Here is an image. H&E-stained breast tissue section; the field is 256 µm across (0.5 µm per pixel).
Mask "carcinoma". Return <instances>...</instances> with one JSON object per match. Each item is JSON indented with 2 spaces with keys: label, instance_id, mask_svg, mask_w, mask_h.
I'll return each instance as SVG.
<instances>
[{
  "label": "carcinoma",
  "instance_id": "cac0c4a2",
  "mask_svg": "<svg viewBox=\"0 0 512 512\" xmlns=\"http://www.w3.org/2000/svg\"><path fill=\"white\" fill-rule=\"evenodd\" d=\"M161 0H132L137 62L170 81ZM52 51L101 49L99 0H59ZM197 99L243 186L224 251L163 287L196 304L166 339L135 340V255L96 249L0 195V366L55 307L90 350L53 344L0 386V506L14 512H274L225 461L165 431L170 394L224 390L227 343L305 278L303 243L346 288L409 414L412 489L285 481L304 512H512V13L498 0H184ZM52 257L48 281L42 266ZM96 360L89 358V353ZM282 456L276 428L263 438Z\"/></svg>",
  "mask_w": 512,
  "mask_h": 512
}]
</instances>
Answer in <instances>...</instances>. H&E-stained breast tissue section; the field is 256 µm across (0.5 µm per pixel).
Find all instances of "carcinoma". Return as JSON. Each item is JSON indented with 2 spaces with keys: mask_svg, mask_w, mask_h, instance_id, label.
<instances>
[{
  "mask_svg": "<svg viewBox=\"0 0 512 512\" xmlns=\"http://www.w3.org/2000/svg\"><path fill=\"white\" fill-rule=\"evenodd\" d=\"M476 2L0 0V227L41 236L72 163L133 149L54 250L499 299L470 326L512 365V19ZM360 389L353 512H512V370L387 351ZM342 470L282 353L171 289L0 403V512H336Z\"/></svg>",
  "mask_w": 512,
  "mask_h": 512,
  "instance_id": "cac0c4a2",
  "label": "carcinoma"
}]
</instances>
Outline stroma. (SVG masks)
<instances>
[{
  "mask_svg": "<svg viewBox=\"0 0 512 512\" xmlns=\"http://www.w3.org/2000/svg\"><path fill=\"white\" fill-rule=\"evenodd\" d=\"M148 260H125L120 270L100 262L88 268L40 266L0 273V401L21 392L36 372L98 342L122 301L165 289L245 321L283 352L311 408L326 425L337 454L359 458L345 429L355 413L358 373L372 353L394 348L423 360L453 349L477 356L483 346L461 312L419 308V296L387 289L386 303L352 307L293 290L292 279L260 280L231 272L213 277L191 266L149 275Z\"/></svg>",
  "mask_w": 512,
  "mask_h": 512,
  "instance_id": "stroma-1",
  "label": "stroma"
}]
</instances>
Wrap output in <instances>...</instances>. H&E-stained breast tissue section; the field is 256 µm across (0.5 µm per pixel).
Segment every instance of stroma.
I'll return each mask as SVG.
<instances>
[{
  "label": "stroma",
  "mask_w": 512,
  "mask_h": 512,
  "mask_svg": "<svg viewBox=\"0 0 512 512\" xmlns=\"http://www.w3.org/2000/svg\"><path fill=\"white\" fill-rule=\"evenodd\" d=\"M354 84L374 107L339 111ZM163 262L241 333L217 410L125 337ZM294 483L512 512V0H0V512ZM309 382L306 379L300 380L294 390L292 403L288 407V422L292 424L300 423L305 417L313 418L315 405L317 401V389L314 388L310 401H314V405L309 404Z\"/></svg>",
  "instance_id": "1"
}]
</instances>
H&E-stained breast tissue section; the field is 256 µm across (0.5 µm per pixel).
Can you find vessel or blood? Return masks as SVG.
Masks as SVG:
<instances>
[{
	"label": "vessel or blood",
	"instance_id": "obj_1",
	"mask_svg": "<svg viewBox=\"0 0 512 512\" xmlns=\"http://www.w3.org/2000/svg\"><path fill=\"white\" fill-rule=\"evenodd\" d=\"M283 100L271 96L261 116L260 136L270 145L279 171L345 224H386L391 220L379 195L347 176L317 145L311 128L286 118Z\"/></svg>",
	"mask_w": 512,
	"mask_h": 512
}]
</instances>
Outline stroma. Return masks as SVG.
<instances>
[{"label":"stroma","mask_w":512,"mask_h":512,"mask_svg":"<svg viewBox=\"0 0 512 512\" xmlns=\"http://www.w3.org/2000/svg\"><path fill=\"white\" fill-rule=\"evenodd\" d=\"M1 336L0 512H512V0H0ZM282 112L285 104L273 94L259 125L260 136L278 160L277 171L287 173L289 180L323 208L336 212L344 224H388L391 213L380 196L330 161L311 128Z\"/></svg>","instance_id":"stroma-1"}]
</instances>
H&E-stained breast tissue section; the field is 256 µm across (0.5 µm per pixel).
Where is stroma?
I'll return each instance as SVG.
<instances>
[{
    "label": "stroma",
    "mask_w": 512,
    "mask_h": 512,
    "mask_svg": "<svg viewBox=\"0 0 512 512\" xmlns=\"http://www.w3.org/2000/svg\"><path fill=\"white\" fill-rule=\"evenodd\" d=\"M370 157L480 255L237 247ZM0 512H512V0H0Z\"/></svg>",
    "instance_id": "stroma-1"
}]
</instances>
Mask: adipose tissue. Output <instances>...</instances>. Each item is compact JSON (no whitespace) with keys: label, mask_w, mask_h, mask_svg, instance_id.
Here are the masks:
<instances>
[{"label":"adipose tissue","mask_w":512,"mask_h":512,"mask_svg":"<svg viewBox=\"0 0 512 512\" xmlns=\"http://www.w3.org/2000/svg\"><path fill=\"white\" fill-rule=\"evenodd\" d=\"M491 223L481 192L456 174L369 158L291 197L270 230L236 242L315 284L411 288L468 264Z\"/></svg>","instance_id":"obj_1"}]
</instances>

********************

Write out all the data again, exactly as it appears.

Here is an image. H&E-stained breast tissue section; the field is 256 µm across (0.5 µm per pixel).
Mask "carcinoma". Return <instances>...</instances> with one JSON object per match. Each item is JSON indented with 2 spaces with keys: label, instance_id, mask_svg, mask_w, mask_h.
I'll return each instance as SVG.
<instances>
[{
  "label": "carcinoma",
  "instance_id": "cac0c4a2",
  "mask_svg": "<svg viewBox=\"0 0 512 512\" xmlns=\"http://www.w3.org/2000/svg\"><path fill=\"white\" fill-rule=\"evenodd\" d=\"M161 0H132L137 62L170 81ZM52 51L101 49L99 0H59ZM197 99L243 186L224 251L163 287L196 304L166 339L135 340V255L96 249L0 195V366L55 307L90 350L53 344L0 386V506L14 512H274L225 461L165 431L170 394L224 390L227 343L305 278L303 243L346 288L409 414L412 489L285 481L304 512H512V13L498 0H184ZM52 257L48 281L42 266ZM96 360L89 358V353ZM282 456L276 428L263 438Z\"/></svg>",
  "mask_w": 512,
  "mask_h": 512
}]
</instances>
Answer in <instances>...</instances>. H&E-stained breast tissue section; the field is 256 µm across (0.5 µm per pixel).
Find all instances of "carcinoma". Return as JSON. Each item is JSON indented with 2 spaces with keys: mask_svg, mask_w, mask_h, instance_id, label.
<instances>
[{
  "mask_svg": "<svg viewBox=\"0 0 512 512\" xmlns=\"http://www.w3.org/2000/svg\"><path fill=\"white\" fill-rule=\"evenodd\" d=\"M476 2L0 0V227L41 236L72 163L133 149L54 250L499 299L470 326L512 365V19ZM360 389L353 512H512V370L387 351ZM342 470L282 353L171 289L0 403V512H336Z\"/></svg>",
  "mask_w": 512,
  "mask_h": 512,
  "instance_id": "cac0c4a2",
  "label": "carcinoma"
}]
</instances>
Outline stroma. (SVG masks)
<instances>
[{
  "mask_svg": "<svg viewBox=\"0 0 512 512\" xmlns=\"http://www.w3.org/2000/svg\"><path fill=\"white\" fill-rule=\"evenodd\" d=\"M148 260H125L120 270L100 262L88 268L40 266L0 273V401L21 392L36 372L98 342L122 301L165 289L245 321L283 352L311 408L326 425L337 454L359 458L345 429L355 413L358 373L372 353L394 348L423 360L453 349L477 356L483 346L461 312L419 308V296L387 289L386 303L352 307L293 290L292 279L260 280L231 272L213 277L191 266L149 275Z\"/></svg>",
  "mask_w": 512,
  "mask_h": 512,
  "instance_id": "stroma-1",
  "label": "stroma"
}]
</instances>
Wrap output in <instances>...</instances>. H&E-stained breast tissue section; the field is 256 µm across (0.5 µm per pixel).
Segment every instance of stroma.
I'll return each mask as SVG.
<instances>
[{
  "label": "stroma",
  "mask_w": 512,
  "mask_h": 512,
  "mask_svg": "<svg viewBox=\"0 0 512 512\" xmlns=\"http://www.w3.org/2000/svg\"><path fill=\"white\" fill-rule=\"evenodd\" d=\"M354 84L374 107L339 111ZM163 262L241 333L217 410L125 337ZM294 483L512 512V0H0V512ZM309 382L306 379L300 380L294 390L292 403L288 407V422L292 424L300 423L305 417L313 418L315 405L317 401V389L314 388L310 401H314V405L309 404Z\"/></svg>",
  "instance_id": "1"
}]
</instances>
H&E-stained breast tissue section; the field is 256 µm across (0.5 µm per pixel).
Can you find vessel or blood? Return masks as SVG.
Masks as SVG:
<instances>
[{
	"label": "vessel or blood",
	"instance_id": "obj_1",
	"mask_svg": "<svg viewBox=\"0 0 512 512\" xmlns=\"http://www.w3.org/2000/svg\"><path fill=\"white\" fill-rule=\"evenodd\" d=\"M283 100L271 96L261 116L260 136L270 145L279 171L345 224H386L391 220L379 195L347 176L317 145L311 128L286 118Z\"/></svg>",
	"mask_w": 512,
	"mask_h": 512
}]
</instances>
Outline stroma. Return masks as SVG.
<instances>
[{"label":"stroma","mask_w":512,"mask_h":512,"mask_svg":"<svg viewBox=\"0 0 512 512\" xmlns=\"http://www.w3.org/2000/svg\"><path fill=\"white\" fill-rule=\"evenodd\" d=\"M1 336L0 512H512V0H0ZM282 112L285 104L273 94L259 125L260 136L278 160L277 171L287 173L289 180L323 208L336 212L344 224H388L391 213L380 196L330 161L311 128Z\"/></svg>","instance_id":"stroma-1"}]
</instances>
H&E-stained breast tissue section; the field is 256 µm across (0.5 µm per pixel).
Where is stroma?
I'll return each instance as SVG.
<instances>
[{
    "label": "stroma",
    "mask_w": 512,
    "mask_h": 512,
    "mask_svg": "<svg viewBox=\"0 0 512 512\" xmlns=\"http://www.w3.org/2000/svg\"><path fill=\"white\" fill-rule=\"evenodd\" d=\"M370 157L480 255L237 247ZM0 512H512V0H0Z\"/></svg>",
    "instance_id": "stroma-1"
}]
</instances>
Mask: adipose tissue. Output <instances>...</instances>. Each item is compact JSON (no whitespace) with keys: label, mask_w, mask_h, mask_svg, instance_id.
Here are the masks:
<instances>
[{"label":"adipose tissue","mask_w":512,"mask_h":512,"mask_svg":"<svg viewBox=\"0 0 512 512\" xmlns=\"http://www.w3.org/2000/svg\"><path fill=\"white\" fill-rule=\"evenodd\" d=\"M491 223L481 192L456 174L369 158L291 197L270 230L236 242L315 284L411 288L468 264Z\"/></svg>","instance_id":"obj_1"}]
</instances>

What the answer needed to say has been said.